TASK GOAL
Every line from the line containing "pink cupcake: 2 -> 1" through the end of the data is to be reproduced exactly, excluding pictures.

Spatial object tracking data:

- - - - -

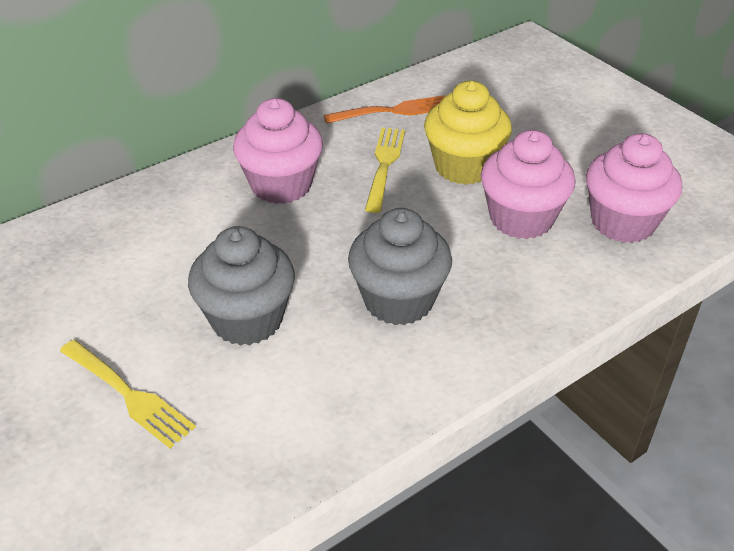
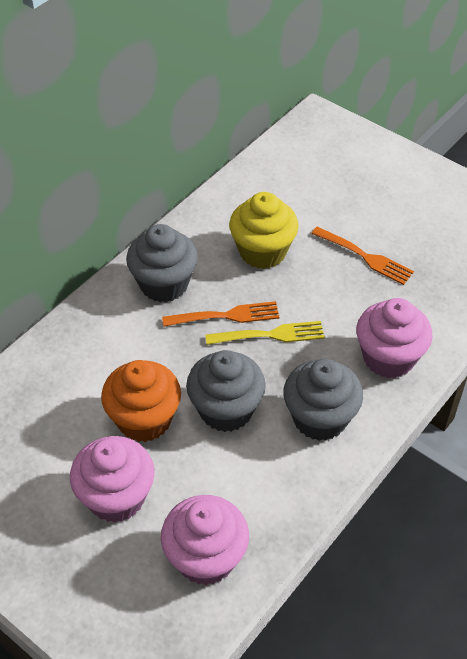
grey cupcake: 2 -> 3
orange cupcake: 0 -> 1
orange fork: 1 -> 2
yellow fork: 2 -> 1

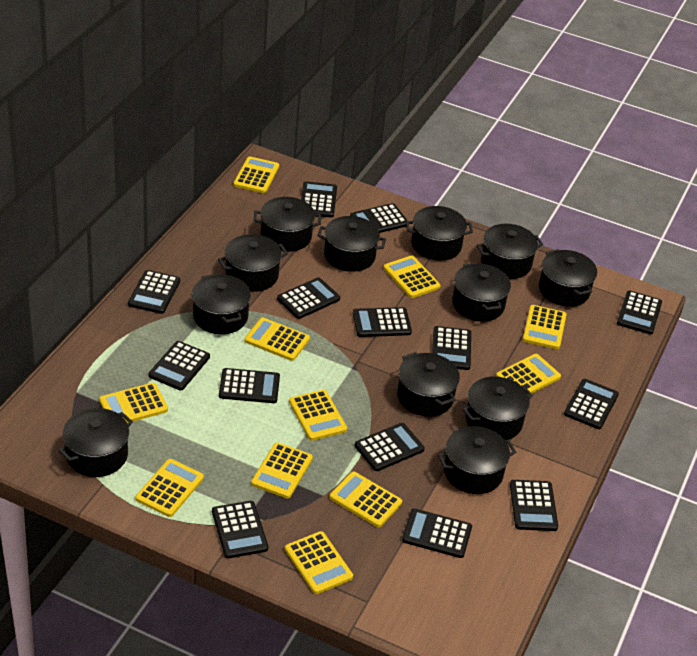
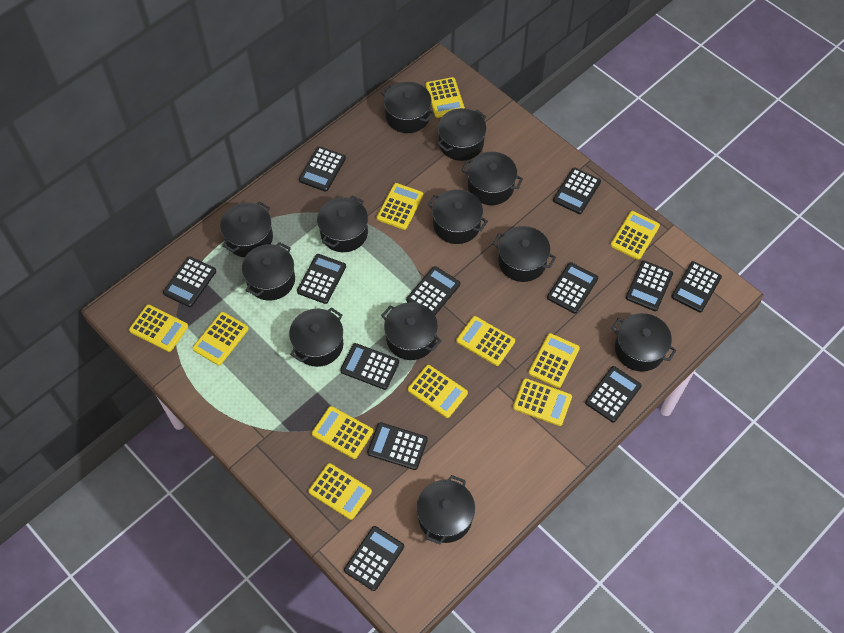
black calculator: 14 -> 12

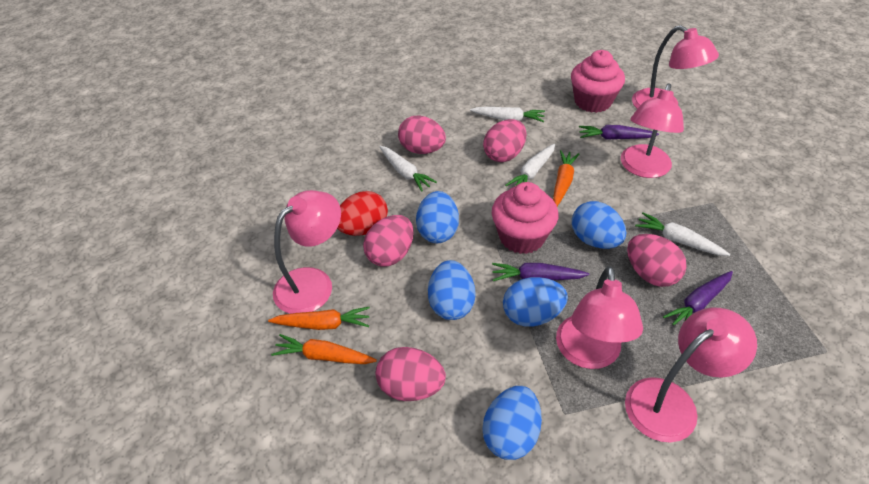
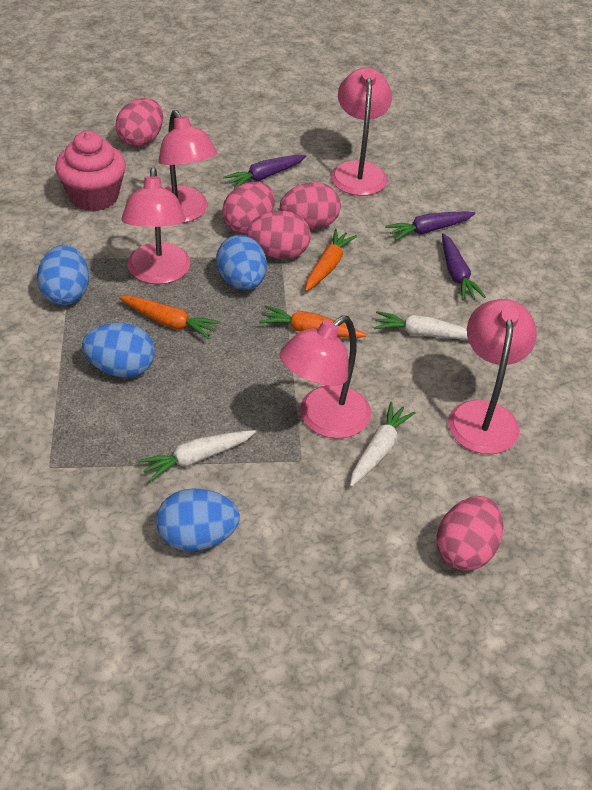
blue egg: 5 -> 4
pink cupcake: 2 -> 1
red egg: 1 -> 0
white carrot: 4 -> 3

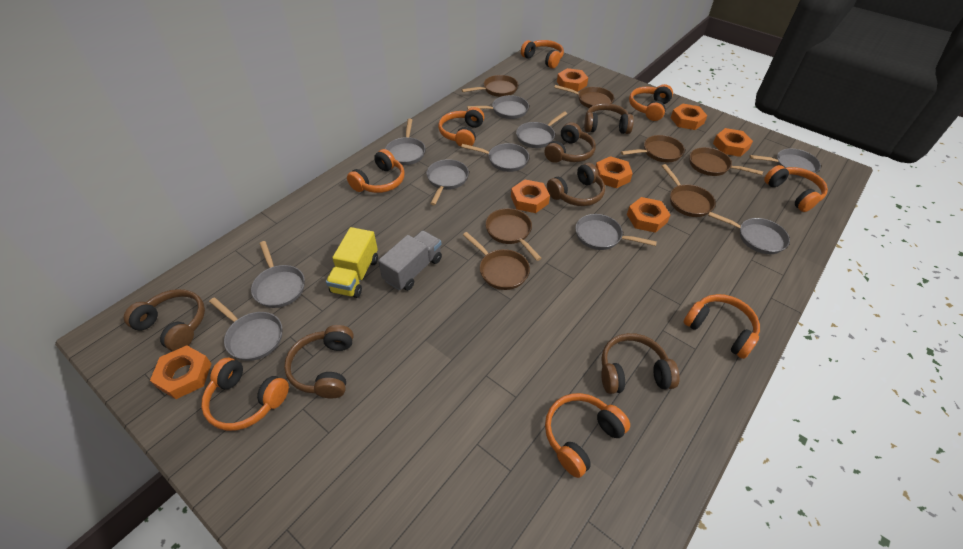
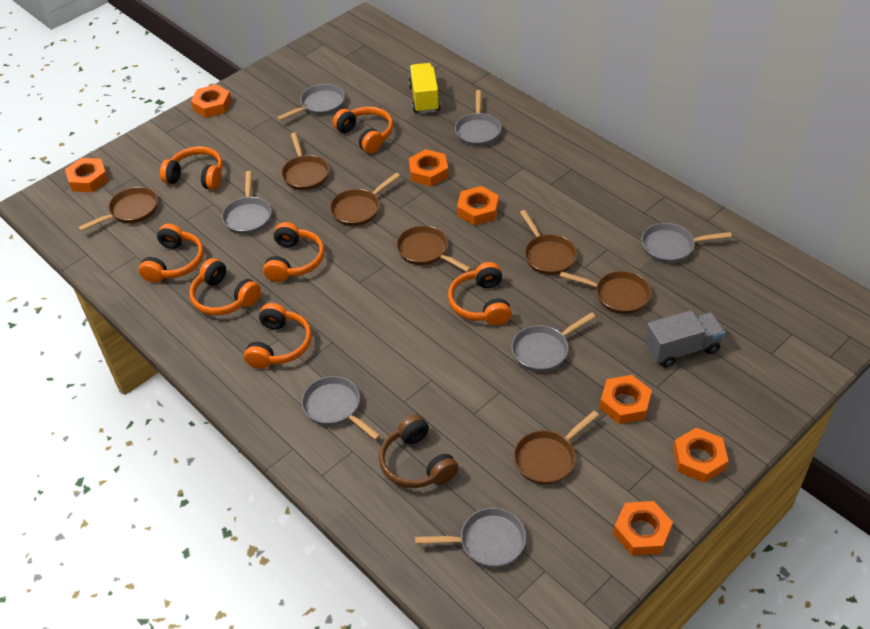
brown headphones: 6 -> 1
grey pan: 10 -> 7
orange headphones: 8 -> 7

- - - - -

OUTPUT BELOW
pink cupcake: 2 -> 1
red egg: 1 -> 0
white carrot: 4 -> 3

brown headphones: 6 -> 1
grey pan: 10 -> 7
orange headphones: 8 -> 7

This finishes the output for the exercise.